* [TO DO]
Repeat verbatim, and only, the lines of the data below, beginning at the line that contains "black bell: 1 -> 2" and stopping after the line that contains "yellow mug: 3 -> 1".
------ INPUT DATA
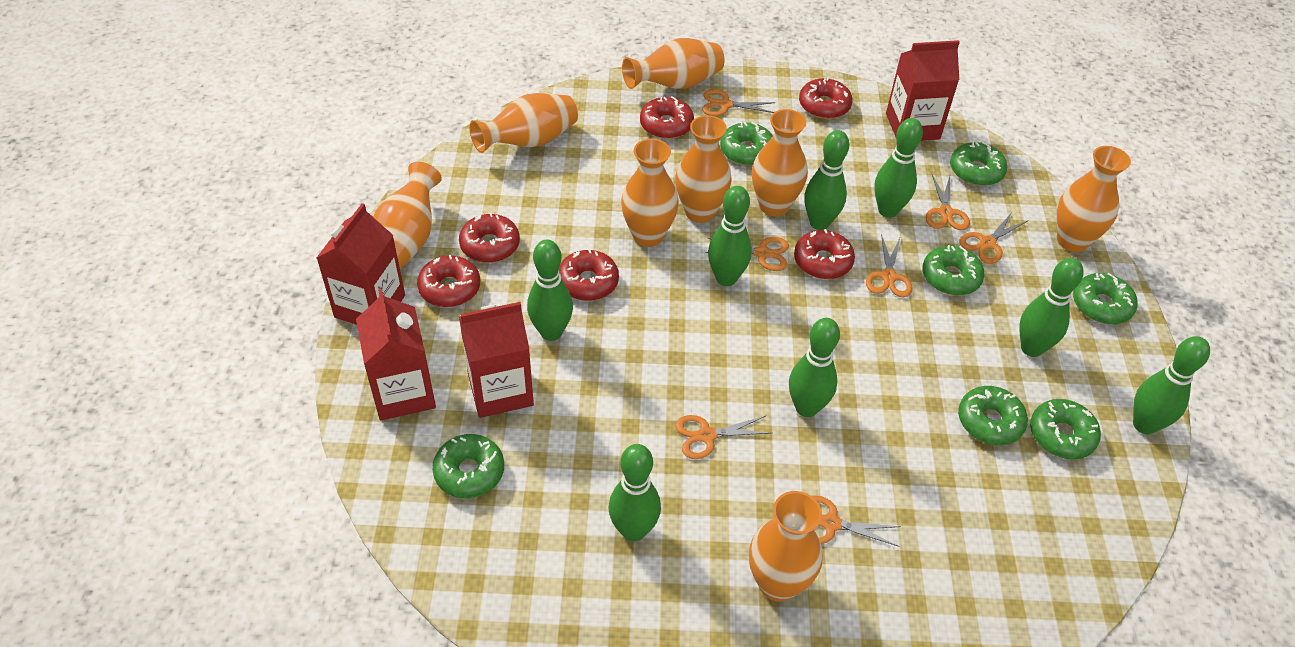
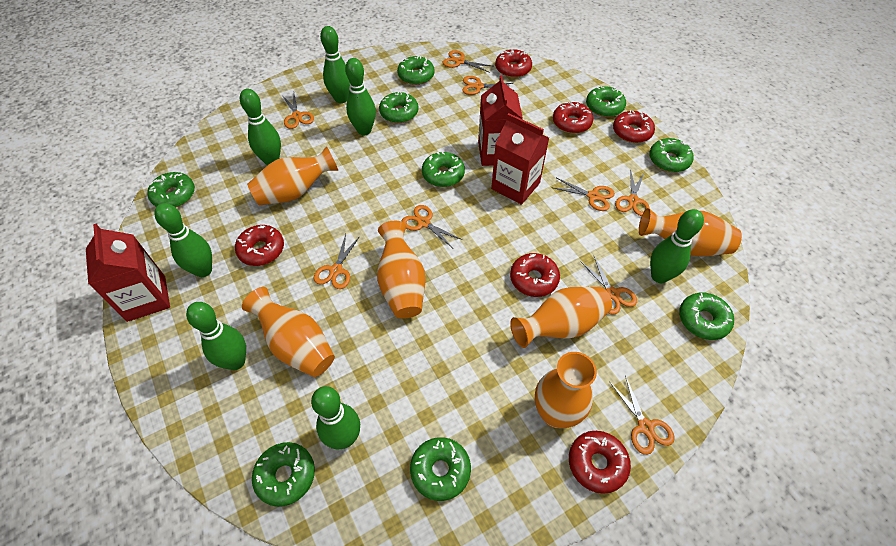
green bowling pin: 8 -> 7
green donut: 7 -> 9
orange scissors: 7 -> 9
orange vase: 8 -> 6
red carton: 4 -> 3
------------
------ INPUT DATA
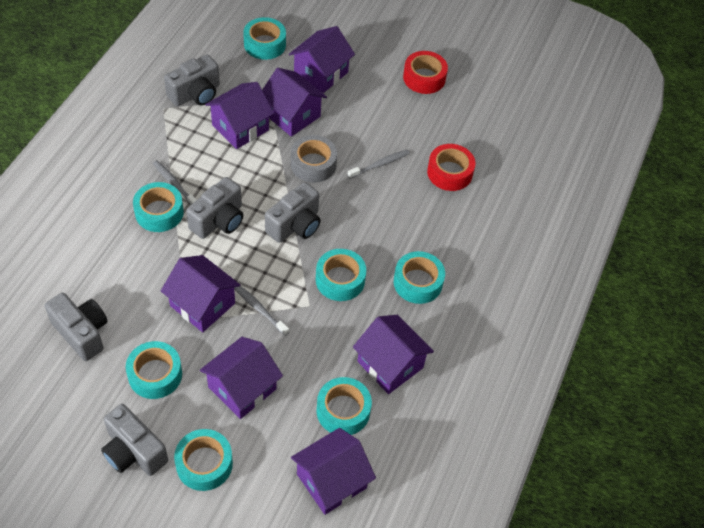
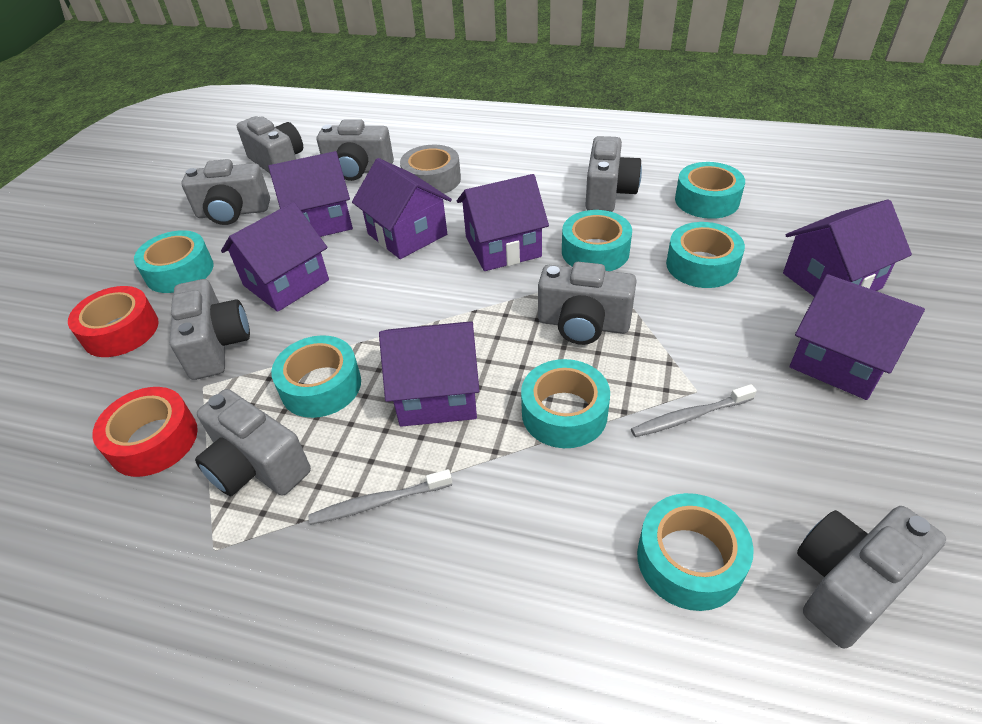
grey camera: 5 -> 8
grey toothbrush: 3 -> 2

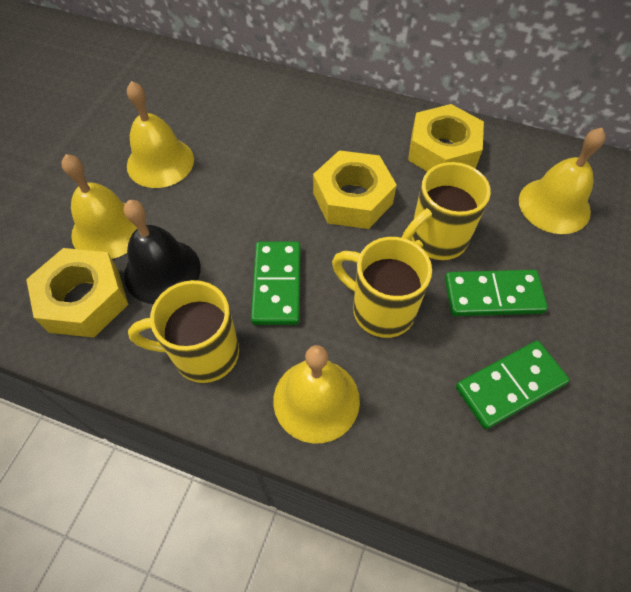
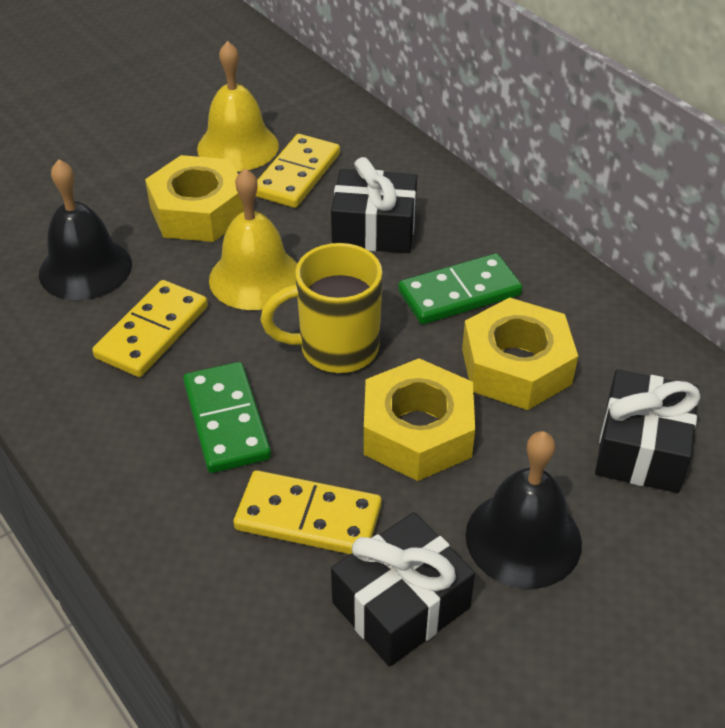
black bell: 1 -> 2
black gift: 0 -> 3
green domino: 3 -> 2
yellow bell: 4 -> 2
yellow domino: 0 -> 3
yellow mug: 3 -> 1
------------
* [WRITTEN REPLY]
black bell: 1 -> 2
black gift: 0 -> 3
green domino: 3 -> 2
yellow bell: 4 -> 2
yellow domino: 0 -> 3
yellow mug: 3 -> 1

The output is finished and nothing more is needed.